■ Instructions to follow: Review the material line by line. Identify and copy every line that contains the string "camera".

■ Source data:
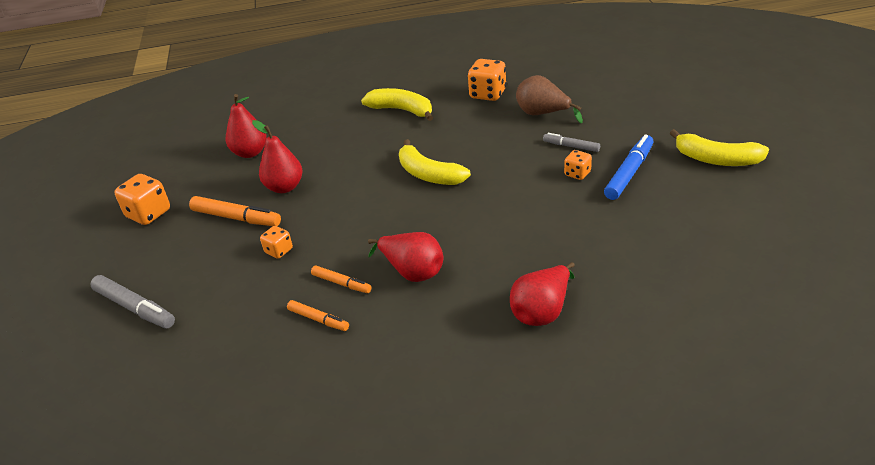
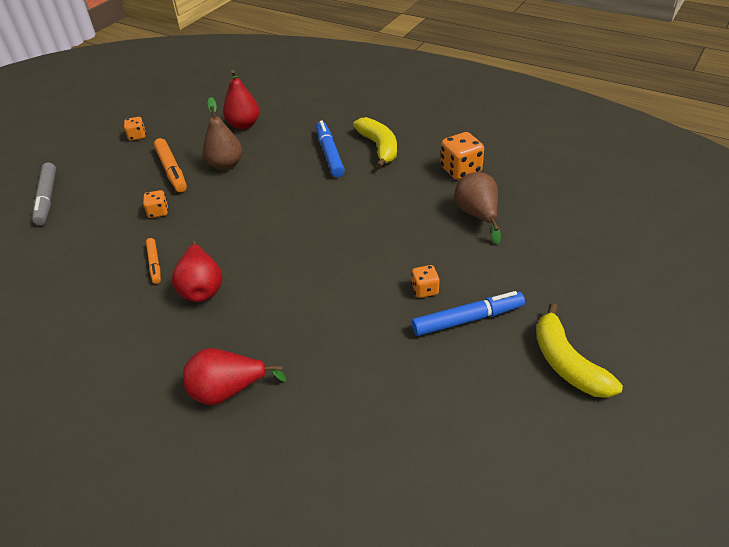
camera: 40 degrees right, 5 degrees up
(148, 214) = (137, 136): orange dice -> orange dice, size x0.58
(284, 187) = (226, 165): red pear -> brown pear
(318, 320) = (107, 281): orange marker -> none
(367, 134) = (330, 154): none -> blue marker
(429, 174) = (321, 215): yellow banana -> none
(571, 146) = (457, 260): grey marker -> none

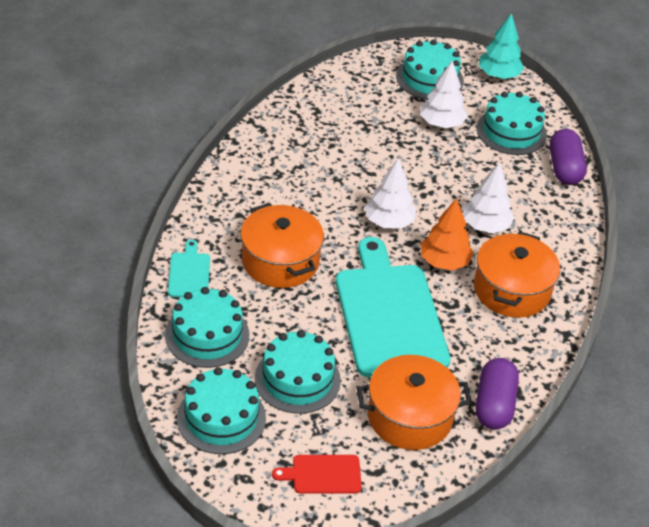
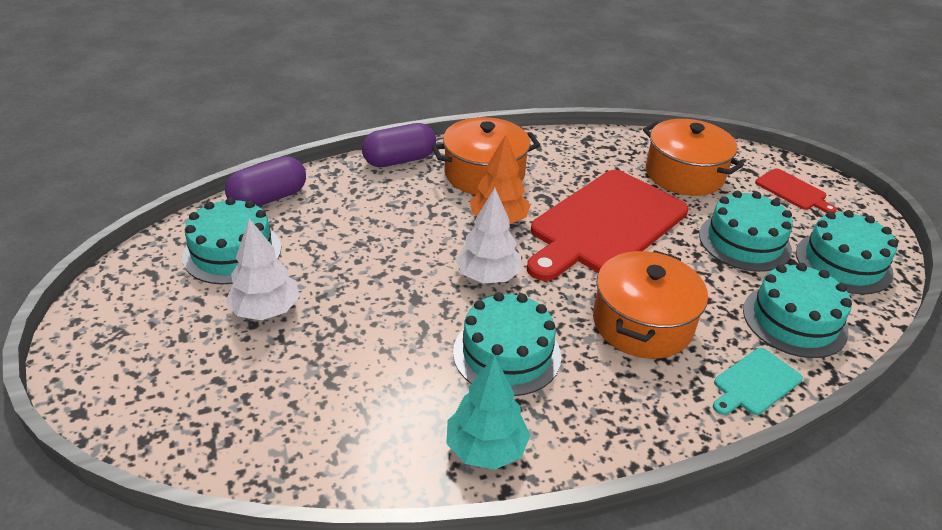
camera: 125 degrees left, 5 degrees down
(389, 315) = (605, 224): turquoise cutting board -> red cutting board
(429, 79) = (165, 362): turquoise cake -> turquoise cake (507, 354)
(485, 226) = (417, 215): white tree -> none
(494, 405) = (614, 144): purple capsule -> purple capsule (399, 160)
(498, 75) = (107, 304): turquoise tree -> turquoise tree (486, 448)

■ Written reply:
camera: 40 degrees right, 5 degrees up
camera: 125 degrees left, 5 degrees down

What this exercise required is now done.